(YOUR GOAL): Each image should be skipped while the records are restated word for word.

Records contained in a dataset
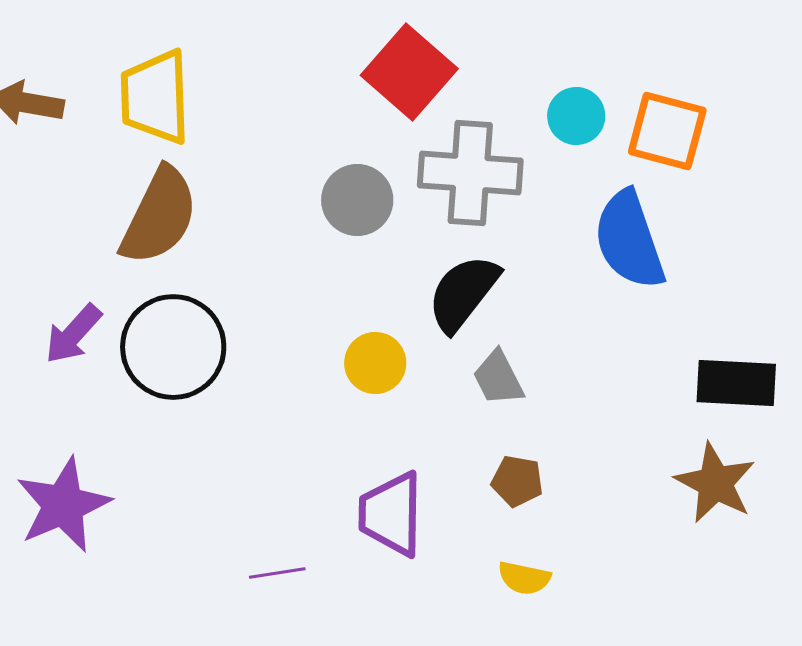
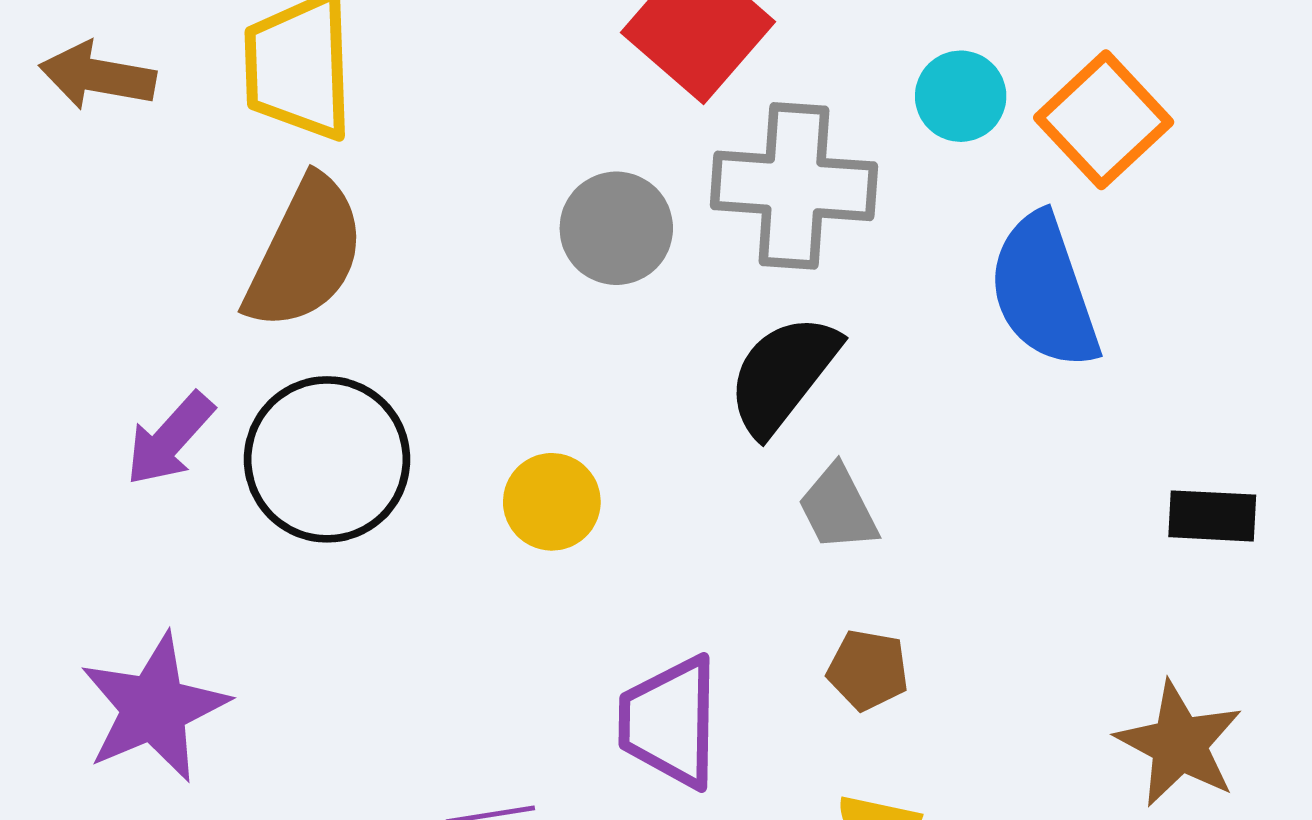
orange square: (667, 131) -> (1104, 120), turned 32
yellow circle: (375, 363) -> (552, 502), moved
black rectangle: (736, 383) -> (1212, 516), size x0.7
brown star: (715, 483) -> (1179, 744), moved

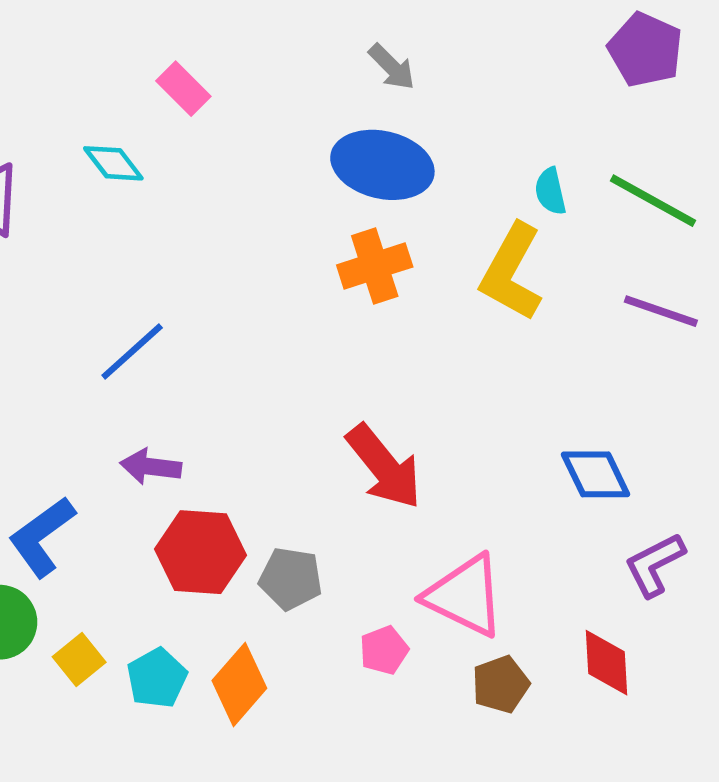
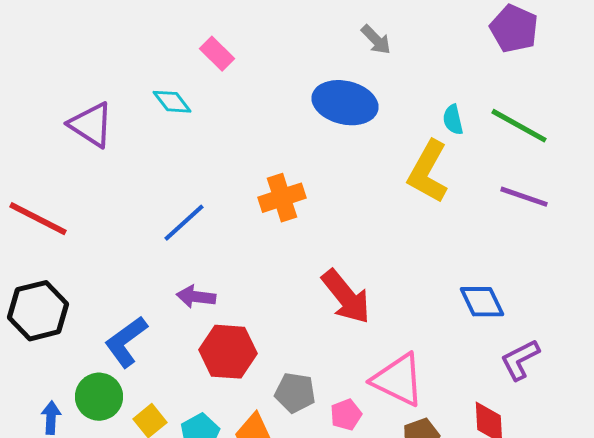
gray arrow: (392, 67) -> (376, 40), moved
orange cross: (375, 266) -> (282, 198), moved
gray pentagon: (291, 579) -> (295, 393), moved

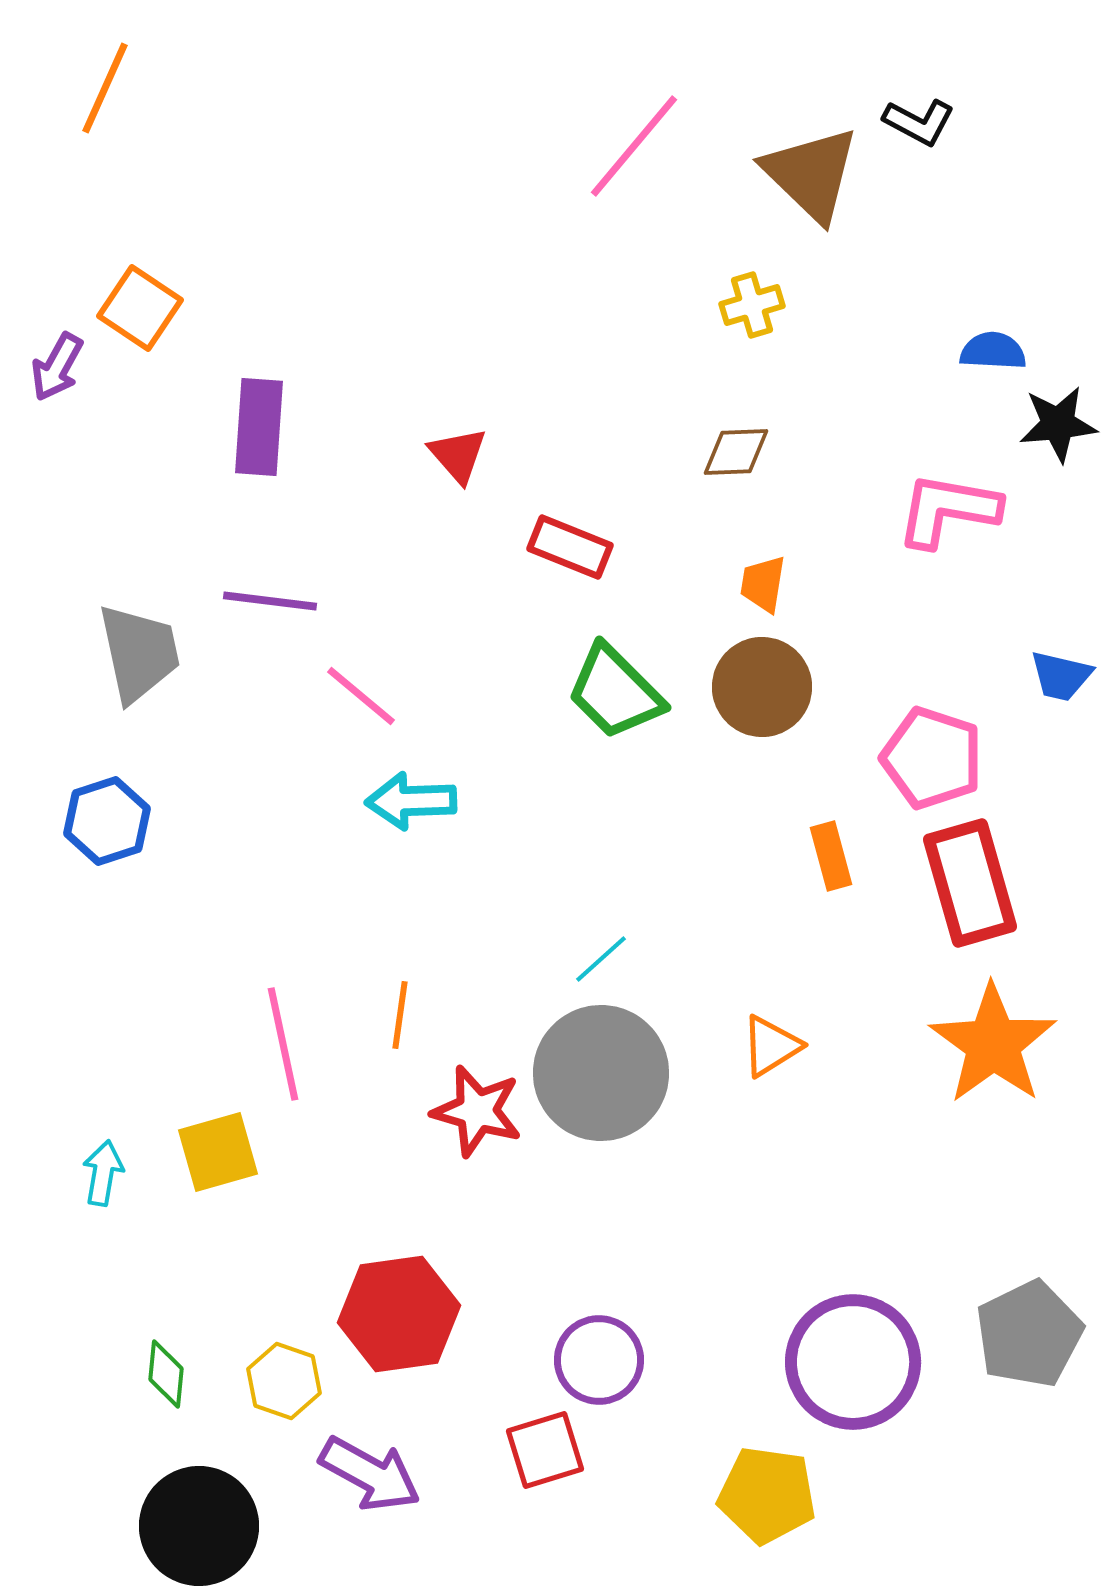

(TASK RESPONSE):
orange square: (667, 131) -> (1104, 120), turned 32
yellow circle: (375, 363) -> (552, 502), moved
black rectangle: (736, 383) -> (1212, 516), size x0.7
brown star: (715, 483) -> (1179, 744), moved

gray arrow: (392, 67) -> (376, 40), moved
orange cross: (375, 266) -> (282, 198), moved
gray pentagon: (291, 579) -> (295, 393), moved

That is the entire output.